Problem to work on
Please return every line in the following data that includes the string "star".

────────

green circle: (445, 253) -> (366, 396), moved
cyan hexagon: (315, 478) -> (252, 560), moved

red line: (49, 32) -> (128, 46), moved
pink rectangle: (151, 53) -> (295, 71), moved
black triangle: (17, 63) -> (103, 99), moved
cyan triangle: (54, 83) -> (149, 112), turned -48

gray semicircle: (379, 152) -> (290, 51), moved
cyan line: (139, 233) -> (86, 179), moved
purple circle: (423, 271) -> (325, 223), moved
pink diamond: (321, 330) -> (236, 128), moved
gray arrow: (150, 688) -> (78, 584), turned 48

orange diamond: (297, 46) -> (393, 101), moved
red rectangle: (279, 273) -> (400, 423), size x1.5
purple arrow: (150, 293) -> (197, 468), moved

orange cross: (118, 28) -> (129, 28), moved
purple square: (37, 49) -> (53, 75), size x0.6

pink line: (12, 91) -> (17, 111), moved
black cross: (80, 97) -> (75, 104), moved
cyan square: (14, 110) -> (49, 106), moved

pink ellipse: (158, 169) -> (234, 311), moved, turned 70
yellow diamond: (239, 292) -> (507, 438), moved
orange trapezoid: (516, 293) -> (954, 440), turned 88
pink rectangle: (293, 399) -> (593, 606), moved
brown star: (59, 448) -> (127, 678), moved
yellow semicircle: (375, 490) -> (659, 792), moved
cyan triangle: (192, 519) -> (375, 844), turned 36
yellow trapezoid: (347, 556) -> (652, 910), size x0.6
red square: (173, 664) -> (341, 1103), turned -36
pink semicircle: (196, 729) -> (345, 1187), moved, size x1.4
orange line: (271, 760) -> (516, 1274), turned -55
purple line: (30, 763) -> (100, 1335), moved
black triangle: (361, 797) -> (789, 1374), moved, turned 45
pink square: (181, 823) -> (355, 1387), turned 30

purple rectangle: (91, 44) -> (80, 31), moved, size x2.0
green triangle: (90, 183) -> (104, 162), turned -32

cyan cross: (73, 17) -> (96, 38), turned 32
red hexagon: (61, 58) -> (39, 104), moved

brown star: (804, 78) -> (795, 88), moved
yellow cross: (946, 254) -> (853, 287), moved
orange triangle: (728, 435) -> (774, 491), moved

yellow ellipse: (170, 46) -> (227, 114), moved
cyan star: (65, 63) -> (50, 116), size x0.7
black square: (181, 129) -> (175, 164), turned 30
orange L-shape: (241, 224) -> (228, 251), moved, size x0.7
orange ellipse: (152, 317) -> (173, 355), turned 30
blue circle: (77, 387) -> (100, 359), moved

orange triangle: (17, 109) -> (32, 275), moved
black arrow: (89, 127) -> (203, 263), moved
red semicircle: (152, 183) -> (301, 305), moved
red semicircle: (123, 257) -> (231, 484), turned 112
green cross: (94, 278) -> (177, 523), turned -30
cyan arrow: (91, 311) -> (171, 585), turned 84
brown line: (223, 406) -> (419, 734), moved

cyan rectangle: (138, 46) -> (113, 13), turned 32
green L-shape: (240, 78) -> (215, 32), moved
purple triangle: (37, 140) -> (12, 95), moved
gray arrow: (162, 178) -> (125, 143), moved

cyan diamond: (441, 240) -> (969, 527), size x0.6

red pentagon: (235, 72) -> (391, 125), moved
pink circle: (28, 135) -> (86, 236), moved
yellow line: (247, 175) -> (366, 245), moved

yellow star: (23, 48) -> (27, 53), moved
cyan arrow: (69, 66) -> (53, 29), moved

────────

Response to the exercise
brown star: (59, 448) -> (127, 678), moved
brown star: (804, 78) -> (795, 88), moved
cyan star: (65, 63) -> (50, 116), size x0.7
yellow star: (23, 48) -> (27, 53), moved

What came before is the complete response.